## Directions
Show every line of the listing below that contains the string "acciaccatura".

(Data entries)
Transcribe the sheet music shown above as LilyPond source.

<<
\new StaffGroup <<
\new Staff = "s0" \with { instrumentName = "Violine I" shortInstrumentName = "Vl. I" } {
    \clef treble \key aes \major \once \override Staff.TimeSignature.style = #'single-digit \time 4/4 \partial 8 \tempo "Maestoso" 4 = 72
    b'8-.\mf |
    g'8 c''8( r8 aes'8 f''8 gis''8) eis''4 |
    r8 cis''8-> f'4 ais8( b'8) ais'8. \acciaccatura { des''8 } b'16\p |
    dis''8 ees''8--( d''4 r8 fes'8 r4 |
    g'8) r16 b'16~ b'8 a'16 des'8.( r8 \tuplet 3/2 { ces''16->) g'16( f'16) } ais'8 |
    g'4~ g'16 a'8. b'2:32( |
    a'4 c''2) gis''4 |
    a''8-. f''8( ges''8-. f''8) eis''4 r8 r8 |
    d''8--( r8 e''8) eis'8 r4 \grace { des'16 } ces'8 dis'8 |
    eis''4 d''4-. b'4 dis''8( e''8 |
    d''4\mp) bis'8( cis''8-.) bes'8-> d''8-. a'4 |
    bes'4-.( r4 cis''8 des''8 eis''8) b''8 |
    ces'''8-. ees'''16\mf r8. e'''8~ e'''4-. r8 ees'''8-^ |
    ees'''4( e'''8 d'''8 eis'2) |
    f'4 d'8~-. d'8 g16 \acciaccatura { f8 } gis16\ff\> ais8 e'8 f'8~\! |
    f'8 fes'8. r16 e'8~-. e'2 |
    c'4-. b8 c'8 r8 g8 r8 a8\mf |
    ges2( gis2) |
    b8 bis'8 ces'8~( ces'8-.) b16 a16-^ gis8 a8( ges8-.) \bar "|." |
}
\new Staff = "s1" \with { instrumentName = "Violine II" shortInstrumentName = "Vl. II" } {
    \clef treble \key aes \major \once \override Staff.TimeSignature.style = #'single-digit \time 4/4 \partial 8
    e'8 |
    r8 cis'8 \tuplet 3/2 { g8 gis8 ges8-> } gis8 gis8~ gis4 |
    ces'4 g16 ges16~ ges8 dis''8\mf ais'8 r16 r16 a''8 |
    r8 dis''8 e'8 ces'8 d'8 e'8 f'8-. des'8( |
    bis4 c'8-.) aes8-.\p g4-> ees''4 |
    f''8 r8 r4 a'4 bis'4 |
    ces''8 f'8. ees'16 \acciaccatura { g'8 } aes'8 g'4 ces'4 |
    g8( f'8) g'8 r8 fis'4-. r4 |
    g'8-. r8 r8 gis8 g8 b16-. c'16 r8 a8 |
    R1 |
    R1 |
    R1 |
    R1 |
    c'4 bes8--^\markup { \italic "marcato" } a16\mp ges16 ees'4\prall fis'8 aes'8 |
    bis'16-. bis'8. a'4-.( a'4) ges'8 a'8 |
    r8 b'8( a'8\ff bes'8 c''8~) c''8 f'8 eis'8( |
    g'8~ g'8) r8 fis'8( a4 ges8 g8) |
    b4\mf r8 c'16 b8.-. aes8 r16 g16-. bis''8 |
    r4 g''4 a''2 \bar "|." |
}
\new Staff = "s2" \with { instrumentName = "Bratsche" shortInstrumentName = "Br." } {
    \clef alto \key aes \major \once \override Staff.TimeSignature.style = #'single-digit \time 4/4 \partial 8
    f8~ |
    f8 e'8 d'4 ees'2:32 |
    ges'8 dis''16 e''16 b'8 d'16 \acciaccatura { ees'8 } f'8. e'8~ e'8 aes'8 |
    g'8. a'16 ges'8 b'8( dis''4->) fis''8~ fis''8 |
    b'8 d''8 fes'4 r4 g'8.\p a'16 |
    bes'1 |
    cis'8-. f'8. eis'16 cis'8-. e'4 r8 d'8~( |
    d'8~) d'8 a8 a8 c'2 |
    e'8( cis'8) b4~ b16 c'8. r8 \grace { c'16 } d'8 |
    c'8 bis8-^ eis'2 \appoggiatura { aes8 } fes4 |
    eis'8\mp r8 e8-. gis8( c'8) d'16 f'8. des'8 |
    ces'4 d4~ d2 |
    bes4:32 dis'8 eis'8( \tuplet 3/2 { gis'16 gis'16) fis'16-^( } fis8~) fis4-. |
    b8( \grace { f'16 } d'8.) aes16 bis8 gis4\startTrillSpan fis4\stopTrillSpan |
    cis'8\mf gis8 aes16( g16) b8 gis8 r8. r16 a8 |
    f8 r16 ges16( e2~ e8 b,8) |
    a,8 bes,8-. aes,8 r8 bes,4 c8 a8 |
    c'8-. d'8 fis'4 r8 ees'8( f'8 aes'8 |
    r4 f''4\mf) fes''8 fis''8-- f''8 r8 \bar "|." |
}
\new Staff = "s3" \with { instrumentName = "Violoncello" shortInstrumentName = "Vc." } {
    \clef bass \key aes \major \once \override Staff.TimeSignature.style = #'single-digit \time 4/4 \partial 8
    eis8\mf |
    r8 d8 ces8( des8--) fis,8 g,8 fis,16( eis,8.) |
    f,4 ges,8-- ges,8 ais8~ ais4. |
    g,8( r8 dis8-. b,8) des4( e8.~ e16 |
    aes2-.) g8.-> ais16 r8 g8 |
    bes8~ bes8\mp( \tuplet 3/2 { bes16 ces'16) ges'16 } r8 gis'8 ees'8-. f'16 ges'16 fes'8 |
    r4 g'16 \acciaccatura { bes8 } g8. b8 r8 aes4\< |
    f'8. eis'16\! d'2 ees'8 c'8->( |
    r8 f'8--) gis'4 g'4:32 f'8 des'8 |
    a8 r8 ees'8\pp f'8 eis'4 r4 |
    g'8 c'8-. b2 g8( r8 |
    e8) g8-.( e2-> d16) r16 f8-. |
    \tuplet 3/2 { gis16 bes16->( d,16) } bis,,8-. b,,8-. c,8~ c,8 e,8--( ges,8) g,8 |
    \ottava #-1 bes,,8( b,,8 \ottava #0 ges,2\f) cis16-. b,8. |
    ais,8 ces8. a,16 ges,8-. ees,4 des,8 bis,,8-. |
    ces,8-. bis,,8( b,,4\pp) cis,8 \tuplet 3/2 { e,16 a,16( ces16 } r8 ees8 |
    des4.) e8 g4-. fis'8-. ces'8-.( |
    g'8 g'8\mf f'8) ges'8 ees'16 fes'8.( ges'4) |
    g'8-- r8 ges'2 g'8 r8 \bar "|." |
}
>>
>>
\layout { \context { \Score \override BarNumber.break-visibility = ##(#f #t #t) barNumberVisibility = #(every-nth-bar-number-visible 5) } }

## Solution to this exercise
    r8 cis''8-> f'4 ais8( b'8) ais'8. \acciaccatura { des''8 } b'16\p |
    f'4 d'8~-. d'8 g16 \acciaccatura { f8 } gis16\ff\> ais8 e'8 f'8~\! |
    ces''8 f'8. ees'16 \acciaccatura { g'8 } aes'8 g'4 ces'4 |
    ges'8 dis''16 e''16 b'8 d'16 \acciaccatura { ees'8 } f'8. e'8~ e'8 aes'8 |
    r4 g'16 \acciaccatura { bes8 } g8. b8 r8 aes4\< |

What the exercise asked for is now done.